## THE EXERCISE
Rewrite everything from the line containing "55: (551, 441)" down to the line containing "33: (404, 523)", with "(551, 441)" replaced by "(551, 414)" and all else left unchanged. Return only those lines.

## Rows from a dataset

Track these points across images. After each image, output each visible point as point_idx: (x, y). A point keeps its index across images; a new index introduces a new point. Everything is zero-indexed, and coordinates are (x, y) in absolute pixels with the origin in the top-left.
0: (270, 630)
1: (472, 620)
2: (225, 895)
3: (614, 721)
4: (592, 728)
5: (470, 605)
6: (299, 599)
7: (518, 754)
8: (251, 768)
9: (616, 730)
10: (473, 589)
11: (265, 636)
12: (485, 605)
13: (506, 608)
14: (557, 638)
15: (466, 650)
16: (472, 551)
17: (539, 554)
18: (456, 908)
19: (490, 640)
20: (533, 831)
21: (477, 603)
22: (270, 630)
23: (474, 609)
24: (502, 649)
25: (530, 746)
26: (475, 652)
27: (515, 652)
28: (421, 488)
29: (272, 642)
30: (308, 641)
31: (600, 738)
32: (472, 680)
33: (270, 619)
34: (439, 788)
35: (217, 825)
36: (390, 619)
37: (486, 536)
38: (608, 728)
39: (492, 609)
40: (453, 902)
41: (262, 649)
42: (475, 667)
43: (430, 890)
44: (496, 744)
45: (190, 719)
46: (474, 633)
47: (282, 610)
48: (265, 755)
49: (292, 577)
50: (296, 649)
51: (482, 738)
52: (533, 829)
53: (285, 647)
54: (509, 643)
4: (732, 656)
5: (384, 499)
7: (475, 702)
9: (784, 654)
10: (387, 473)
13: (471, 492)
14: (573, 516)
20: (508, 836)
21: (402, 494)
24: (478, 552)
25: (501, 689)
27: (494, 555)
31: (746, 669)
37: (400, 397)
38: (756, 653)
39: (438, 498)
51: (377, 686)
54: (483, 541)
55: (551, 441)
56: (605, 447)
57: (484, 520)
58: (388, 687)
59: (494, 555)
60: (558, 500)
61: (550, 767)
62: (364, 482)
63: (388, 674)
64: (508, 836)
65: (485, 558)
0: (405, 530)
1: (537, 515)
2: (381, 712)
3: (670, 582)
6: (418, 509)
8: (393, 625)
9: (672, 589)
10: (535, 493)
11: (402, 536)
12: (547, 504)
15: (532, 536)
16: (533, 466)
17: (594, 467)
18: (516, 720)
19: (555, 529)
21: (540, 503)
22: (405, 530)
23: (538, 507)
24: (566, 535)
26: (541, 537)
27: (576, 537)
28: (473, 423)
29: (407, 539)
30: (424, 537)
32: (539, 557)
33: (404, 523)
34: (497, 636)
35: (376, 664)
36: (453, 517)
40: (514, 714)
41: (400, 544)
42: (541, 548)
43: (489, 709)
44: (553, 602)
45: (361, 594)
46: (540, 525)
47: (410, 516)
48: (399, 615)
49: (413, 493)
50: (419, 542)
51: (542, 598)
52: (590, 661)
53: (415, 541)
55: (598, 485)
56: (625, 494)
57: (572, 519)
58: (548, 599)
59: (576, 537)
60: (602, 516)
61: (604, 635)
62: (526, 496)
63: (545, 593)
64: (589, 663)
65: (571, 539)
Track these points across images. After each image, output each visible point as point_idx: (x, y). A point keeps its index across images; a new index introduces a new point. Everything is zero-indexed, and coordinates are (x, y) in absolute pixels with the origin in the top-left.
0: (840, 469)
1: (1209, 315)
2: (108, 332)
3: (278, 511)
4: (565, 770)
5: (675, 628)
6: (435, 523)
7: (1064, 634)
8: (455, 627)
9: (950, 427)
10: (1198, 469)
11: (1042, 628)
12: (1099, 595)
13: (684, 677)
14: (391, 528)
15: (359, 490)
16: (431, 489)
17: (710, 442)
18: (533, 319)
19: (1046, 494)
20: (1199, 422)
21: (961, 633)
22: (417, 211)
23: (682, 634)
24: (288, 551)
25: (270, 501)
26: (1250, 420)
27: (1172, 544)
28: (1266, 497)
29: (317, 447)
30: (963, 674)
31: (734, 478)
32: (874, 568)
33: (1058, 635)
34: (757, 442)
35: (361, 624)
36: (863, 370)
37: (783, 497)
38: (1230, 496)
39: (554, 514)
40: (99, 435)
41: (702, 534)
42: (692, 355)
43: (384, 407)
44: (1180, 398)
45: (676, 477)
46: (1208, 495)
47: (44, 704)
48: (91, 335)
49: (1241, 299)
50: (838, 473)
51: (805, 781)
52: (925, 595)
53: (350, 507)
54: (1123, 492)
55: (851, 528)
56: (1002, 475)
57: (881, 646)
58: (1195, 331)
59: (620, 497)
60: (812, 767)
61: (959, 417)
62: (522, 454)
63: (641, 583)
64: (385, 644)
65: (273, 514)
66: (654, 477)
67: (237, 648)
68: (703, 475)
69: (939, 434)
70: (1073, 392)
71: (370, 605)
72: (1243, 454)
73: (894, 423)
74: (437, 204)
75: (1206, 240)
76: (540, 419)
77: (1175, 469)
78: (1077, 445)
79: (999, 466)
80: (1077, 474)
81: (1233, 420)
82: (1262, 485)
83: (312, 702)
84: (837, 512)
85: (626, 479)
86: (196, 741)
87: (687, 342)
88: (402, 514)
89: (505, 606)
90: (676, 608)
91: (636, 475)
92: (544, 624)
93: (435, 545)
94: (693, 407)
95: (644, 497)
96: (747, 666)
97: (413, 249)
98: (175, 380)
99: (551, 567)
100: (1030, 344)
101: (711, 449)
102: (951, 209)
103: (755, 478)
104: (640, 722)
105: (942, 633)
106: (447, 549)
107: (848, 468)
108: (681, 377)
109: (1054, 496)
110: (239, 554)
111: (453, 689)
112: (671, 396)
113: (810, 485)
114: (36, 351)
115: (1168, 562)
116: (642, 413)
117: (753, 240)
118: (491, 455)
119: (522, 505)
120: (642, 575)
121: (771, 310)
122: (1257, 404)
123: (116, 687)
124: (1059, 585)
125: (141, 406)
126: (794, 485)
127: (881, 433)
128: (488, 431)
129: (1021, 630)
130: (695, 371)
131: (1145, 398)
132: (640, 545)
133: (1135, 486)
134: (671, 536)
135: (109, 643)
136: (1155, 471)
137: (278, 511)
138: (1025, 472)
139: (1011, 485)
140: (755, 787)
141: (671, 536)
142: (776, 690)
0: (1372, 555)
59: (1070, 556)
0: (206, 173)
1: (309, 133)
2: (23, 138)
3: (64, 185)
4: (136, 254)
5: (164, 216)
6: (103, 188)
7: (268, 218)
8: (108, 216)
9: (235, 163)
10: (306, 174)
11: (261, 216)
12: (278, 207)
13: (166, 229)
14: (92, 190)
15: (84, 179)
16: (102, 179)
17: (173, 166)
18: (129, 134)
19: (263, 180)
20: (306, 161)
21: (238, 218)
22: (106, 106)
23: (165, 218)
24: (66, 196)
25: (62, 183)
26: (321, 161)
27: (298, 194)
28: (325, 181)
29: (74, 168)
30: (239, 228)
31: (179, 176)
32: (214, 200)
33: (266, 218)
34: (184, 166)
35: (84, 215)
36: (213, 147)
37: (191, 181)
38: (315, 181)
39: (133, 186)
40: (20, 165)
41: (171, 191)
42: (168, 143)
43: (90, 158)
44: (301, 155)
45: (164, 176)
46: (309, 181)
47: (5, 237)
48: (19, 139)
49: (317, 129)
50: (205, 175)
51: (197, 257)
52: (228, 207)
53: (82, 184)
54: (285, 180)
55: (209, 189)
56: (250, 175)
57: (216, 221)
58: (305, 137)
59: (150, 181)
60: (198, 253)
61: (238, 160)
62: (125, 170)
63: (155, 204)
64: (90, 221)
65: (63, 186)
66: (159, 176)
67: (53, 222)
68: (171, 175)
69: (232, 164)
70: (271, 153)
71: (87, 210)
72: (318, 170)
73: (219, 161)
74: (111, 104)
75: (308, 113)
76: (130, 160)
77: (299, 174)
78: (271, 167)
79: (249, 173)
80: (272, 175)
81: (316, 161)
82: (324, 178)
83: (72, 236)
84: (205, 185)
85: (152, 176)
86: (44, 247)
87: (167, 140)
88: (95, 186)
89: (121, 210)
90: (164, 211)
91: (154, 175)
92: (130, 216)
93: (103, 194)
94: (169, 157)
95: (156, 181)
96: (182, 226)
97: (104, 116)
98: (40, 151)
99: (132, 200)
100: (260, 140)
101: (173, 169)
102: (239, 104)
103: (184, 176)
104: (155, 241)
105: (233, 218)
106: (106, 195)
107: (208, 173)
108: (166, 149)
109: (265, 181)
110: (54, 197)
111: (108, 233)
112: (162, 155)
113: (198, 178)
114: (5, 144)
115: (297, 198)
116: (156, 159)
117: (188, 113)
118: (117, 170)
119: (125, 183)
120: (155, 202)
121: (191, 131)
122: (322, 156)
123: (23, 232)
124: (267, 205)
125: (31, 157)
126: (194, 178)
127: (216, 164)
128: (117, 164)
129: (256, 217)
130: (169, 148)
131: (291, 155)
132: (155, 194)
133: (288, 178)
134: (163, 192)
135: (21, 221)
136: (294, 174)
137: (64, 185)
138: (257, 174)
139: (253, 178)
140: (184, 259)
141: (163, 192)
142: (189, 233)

## RESPONSE BELOW
55: (551, 414)
56: (605, 447)
57: (484, 520)
58: (388, 687)
59: (494, 555)
60: (558, 500)
61: (550, 767)
62: (364, 482)
63: (388, 674)
64: (508, 836)
65: (485, 558)
0: (405, 530)
1: (537, 515)
2: (381, 712)
3: (670, 582)
6: (418, 509)
8: (393, 625)
9: (672, 589)
10: (535, 493)
11: (402, 536)
12: (547, 504)
15: (532, 536)
16: (533, 466)
17: (594, 467)
18: (516, 720)
19: (555, 529)
21: (540, 503)
22: (405, 530)
23: (538, 507)
24: (566, 535)
26: (541, 537)
27: (576, 537)
28: (473, 423)
29: (407, 539)
30: (424, 537)
32: (539, 557)
33: (404, 523)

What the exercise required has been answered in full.